▸ **Directions**
Will you write out all the entries below exactly?

▸ **Records supplied**
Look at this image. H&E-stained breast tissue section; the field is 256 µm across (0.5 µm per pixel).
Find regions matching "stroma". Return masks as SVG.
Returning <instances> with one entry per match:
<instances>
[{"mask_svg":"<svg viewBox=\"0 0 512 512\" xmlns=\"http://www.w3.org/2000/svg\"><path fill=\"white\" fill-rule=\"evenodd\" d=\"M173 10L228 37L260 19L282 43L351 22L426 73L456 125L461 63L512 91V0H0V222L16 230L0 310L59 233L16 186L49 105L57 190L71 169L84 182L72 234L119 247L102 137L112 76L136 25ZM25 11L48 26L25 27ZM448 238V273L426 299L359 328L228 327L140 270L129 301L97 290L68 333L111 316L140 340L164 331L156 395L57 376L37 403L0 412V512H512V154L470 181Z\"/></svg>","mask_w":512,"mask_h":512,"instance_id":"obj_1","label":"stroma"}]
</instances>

▸ **In response**
Look at this image. H&E-stained breast tissue section; the field is 256 µm across (0.5 µm per pixel).
Find regions matching "stroma". Return masks as SVG.
Returning <instances> with one entry per match:
<instances>
[{"mask_svg":"<svg viewBox=\"0 0 512 512\" xmlns=\"http://www.w3.org/2000/svg\"><path fill=\"white\" fill-rule=\"evenodd\" d=\"M173 10L228 37L260 19L282 43L351 22L426 73L456 125L461 63L512 91V0H0V222L16 230L0 310L59 233L16 186L49 105L57 190L71 169L84 182L72 234L119 247L102 137L112 76L136 25ZM25 11L48 26L25 27ZM448 238V273L426 299L359 328L228 327L140 270L129 301L97 290L68 333L111 316L140 340L164 331L156 395L57 376L37 403L0 412V512H512V154L470 181Z\"/></svg>","mask_w":512,"mask_h":512,"instance_id":"obj_1","label":"stroma"}]
</instances>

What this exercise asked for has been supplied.